[Task objective] Somewhere below is a line with "C1: none -> 1nF (FILT, VDD)" and, later, a line with "TP2: none -> test point (VC)"; repeat those two lines and all the lines between them, exactly as they are.

(Provided data Opens)

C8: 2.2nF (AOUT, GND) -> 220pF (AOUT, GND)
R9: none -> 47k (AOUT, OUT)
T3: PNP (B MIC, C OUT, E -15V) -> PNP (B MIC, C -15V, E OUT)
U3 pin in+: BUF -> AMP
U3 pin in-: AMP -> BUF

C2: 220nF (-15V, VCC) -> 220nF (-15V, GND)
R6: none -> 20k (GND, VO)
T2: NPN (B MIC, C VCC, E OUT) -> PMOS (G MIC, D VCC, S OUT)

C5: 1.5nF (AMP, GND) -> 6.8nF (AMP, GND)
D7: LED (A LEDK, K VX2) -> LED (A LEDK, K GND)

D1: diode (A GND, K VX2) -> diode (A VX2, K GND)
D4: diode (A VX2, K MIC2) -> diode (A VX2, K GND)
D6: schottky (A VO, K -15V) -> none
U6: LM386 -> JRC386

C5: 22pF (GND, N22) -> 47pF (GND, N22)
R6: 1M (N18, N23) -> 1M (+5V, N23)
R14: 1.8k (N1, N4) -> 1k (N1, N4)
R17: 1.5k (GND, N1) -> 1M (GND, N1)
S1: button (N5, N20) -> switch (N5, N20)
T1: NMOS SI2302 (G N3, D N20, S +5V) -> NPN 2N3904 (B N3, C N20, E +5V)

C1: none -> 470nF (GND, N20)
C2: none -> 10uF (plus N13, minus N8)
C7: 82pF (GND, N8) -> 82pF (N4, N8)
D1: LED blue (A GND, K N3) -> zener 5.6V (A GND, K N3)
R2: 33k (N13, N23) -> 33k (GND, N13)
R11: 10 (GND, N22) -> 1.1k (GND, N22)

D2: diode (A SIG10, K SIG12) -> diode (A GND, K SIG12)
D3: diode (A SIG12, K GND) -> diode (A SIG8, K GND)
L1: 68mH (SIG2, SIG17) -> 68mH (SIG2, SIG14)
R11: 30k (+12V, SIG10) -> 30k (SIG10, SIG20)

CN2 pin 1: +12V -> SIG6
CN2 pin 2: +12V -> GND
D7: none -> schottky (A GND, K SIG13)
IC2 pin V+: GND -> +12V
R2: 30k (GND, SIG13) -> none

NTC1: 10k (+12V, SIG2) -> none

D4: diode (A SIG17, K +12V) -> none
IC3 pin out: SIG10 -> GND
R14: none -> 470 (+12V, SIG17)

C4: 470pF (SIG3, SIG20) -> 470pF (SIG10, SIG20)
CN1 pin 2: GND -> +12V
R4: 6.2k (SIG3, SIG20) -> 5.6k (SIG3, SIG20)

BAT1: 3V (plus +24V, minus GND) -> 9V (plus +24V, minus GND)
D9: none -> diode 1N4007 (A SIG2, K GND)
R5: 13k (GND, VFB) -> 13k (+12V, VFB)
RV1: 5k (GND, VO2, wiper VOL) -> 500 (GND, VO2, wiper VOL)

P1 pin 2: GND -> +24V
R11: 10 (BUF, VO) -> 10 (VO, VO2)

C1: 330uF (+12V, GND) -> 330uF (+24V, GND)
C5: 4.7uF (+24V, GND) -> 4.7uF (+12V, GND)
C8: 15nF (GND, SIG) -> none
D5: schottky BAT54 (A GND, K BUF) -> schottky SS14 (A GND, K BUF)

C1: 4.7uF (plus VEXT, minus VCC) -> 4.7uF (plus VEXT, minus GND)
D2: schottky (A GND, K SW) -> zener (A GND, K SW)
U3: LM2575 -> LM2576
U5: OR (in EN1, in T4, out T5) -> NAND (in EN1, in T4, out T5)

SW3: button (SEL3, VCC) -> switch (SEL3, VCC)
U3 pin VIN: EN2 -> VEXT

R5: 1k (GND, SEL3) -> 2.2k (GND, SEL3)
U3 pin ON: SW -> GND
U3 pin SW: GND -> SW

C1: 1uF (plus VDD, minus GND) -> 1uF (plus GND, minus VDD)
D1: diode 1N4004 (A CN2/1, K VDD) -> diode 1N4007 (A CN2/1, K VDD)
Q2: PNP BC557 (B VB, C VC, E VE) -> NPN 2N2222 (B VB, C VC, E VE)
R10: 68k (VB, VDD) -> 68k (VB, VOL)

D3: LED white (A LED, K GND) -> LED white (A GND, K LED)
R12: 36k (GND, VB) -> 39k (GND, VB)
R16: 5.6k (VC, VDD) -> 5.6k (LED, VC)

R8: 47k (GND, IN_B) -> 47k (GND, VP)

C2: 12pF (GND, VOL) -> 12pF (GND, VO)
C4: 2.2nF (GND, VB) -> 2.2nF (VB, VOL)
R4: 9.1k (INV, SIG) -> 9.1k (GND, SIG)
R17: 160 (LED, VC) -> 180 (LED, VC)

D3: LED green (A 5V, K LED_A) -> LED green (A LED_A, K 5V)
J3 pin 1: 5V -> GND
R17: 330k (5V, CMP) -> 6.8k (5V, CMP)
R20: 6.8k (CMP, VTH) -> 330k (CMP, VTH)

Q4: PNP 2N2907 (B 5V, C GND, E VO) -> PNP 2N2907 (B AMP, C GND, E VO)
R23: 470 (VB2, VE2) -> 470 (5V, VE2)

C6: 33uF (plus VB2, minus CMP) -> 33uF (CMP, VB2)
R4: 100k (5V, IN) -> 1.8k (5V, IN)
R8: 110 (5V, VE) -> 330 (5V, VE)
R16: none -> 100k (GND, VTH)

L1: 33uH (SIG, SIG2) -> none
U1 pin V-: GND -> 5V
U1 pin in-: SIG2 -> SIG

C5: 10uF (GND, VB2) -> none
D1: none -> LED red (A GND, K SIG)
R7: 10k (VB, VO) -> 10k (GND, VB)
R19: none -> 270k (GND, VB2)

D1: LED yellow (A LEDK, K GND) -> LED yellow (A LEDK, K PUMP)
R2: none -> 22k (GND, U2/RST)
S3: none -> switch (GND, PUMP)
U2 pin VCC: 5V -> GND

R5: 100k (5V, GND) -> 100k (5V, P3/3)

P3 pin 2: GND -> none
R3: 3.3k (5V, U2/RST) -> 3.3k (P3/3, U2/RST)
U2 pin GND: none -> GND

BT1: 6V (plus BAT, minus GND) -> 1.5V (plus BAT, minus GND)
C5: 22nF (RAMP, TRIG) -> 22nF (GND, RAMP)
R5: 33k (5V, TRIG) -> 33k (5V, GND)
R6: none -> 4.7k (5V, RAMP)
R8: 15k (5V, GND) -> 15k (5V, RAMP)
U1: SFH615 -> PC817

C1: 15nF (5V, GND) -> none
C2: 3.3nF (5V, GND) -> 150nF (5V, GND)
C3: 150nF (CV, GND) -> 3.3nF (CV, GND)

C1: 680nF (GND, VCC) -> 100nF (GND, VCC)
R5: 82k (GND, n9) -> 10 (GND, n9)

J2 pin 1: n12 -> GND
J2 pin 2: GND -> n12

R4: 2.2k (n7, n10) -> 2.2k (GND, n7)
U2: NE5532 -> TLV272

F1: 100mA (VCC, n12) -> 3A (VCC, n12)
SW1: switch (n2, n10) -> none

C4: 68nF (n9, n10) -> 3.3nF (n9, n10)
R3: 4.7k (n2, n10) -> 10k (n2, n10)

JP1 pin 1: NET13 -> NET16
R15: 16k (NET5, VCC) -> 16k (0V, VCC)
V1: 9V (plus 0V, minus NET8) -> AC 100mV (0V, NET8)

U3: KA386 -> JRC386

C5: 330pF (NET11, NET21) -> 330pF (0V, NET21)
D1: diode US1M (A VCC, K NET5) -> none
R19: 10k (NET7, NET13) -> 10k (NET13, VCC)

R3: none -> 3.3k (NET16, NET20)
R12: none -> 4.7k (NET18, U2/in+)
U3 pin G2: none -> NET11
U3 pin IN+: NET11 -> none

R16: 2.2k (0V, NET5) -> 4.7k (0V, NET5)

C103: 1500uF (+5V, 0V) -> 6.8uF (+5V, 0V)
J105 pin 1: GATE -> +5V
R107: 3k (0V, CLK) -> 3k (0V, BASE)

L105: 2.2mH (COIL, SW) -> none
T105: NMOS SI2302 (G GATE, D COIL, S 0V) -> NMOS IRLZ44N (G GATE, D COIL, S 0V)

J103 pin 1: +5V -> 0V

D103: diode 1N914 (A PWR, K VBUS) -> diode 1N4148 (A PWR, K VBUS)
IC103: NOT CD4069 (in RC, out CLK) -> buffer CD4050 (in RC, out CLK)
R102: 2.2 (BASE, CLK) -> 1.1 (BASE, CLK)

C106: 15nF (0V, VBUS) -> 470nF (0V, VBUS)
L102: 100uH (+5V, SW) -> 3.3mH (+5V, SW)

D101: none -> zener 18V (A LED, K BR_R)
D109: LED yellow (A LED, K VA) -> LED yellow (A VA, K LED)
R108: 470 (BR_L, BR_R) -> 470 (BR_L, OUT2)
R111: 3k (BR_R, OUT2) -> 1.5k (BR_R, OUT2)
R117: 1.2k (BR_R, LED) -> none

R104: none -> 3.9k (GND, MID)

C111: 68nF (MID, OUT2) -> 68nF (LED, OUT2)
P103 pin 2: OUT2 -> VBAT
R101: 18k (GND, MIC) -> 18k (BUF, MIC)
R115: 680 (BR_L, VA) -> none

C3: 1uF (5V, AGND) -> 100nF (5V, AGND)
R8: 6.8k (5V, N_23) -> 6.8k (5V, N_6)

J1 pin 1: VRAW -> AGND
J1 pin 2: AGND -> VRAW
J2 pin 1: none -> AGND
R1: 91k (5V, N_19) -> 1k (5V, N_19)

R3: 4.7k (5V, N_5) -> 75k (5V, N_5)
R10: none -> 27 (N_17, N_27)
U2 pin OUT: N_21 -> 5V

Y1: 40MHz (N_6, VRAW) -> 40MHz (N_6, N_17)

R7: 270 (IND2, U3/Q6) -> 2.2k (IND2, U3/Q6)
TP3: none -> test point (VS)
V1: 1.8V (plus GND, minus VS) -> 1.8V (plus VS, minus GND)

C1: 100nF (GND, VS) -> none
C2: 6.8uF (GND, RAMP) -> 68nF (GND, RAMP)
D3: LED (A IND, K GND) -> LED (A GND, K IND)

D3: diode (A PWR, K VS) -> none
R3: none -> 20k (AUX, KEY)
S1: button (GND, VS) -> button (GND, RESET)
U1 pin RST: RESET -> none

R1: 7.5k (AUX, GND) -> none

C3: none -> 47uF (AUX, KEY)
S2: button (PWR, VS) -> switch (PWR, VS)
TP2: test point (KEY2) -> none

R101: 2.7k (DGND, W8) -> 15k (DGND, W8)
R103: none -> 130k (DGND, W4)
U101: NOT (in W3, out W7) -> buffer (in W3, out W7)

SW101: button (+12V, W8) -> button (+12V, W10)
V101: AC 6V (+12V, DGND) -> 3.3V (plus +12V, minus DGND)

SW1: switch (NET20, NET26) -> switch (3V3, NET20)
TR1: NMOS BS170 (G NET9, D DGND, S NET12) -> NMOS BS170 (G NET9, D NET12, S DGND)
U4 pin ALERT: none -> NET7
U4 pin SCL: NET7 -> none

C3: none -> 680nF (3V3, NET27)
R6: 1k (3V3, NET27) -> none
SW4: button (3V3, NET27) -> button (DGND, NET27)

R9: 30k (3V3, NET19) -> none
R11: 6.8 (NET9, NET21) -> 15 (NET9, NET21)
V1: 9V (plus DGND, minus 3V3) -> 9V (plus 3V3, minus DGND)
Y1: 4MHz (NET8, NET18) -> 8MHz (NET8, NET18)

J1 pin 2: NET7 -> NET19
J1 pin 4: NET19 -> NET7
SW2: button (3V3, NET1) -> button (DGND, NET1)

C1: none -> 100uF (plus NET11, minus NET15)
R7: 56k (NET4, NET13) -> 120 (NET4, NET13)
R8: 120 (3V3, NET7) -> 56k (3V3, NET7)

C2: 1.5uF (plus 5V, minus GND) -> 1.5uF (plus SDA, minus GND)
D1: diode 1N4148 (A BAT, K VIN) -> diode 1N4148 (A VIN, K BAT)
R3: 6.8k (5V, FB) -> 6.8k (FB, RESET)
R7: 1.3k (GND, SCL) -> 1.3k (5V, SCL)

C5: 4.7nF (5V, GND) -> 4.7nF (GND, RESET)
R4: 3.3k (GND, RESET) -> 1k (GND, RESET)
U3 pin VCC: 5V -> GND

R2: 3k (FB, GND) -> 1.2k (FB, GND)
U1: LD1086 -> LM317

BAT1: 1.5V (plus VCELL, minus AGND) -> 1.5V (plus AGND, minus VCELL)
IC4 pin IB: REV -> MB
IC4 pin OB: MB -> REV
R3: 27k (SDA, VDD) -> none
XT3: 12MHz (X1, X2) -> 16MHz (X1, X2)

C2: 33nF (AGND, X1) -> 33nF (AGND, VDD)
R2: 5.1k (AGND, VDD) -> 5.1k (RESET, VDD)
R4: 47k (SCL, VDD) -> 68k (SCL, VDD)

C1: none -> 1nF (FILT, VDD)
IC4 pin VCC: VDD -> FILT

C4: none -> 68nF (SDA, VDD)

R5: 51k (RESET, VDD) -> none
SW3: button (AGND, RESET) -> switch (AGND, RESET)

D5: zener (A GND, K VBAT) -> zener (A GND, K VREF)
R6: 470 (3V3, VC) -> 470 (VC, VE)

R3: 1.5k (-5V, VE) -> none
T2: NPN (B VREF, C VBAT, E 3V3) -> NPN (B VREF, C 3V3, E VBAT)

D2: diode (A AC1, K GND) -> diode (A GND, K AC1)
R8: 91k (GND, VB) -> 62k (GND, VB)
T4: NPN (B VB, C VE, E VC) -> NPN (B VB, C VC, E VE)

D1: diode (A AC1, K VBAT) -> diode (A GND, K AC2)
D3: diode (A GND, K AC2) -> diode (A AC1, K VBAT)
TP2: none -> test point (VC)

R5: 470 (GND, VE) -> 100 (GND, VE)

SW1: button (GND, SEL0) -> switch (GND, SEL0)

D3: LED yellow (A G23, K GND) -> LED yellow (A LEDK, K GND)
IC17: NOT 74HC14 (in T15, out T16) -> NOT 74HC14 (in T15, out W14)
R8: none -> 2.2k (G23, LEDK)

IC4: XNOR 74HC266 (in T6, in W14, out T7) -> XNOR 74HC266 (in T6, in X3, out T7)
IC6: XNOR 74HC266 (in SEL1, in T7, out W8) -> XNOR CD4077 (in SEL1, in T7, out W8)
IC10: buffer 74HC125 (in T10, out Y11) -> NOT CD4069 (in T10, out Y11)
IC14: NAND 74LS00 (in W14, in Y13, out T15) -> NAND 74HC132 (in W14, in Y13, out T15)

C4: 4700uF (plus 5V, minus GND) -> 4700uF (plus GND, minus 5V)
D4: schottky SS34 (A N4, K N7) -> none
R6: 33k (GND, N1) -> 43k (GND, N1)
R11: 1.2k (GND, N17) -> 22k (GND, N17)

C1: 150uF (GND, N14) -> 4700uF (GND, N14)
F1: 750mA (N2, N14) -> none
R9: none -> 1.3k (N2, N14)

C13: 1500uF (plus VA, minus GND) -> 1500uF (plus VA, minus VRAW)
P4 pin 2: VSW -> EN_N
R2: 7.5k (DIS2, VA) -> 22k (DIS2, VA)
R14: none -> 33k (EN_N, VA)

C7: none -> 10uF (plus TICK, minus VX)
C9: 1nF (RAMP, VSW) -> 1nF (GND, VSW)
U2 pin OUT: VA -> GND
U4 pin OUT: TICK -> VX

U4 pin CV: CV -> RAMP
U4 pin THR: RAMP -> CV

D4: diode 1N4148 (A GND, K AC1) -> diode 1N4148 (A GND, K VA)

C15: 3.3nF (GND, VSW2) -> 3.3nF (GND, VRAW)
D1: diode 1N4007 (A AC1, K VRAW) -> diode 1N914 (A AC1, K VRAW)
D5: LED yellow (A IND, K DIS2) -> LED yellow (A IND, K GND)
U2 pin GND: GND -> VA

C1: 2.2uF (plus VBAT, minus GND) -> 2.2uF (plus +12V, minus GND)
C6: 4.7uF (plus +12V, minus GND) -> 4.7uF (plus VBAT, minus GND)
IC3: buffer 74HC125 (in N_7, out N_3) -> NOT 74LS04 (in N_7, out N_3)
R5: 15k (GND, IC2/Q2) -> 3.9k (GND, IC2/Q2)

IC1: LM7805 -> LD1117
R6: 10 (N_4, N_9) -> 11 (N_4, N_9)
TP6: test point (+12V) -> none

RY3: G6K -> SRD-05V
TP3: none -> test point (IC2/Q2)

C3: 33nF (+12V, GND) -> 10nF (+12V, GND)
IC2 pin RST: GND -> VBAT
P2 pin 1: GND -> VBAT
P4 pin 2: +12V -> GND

(Provided data Closes)

[Written solution]
C1: none -> 1nF (FILT, VDD)
IC4 pin VCC: VDD -> FILT

C4: none -> 68nF (SDA, VDD)

R5: 51k (RESET, VDD) -> none
SW3: button (AGND, RESET) -> switch (AGND, RESET)

D5: zener (A GND, K VBAT) -> zener (A GND, K VREF)
R6: 470 (3V3, VC) -> 470 (VC, VE)

R3: 1.5k (-5V, VE) -> none
T2: NPN (B VREF, C VBAT, E 3V3) -> NPN (B VREF, C 3V3, E VBAT)

D2: diode (A AC1, K GND) -> diode (A GND, K AC1)
R8: 91k (GND, VB) -> 62k (GND, VB)
T4: NPN (B VB, C VE, E VC) -> NPN (B VB, C VC, E VE)

D1: diode (A AC1, K VBAT) -> diode (A GND, K AC2)
D3: diode (A GND, K AC2) -> diode (A AC1, K VBAT)
TP2: none -> test point (VC)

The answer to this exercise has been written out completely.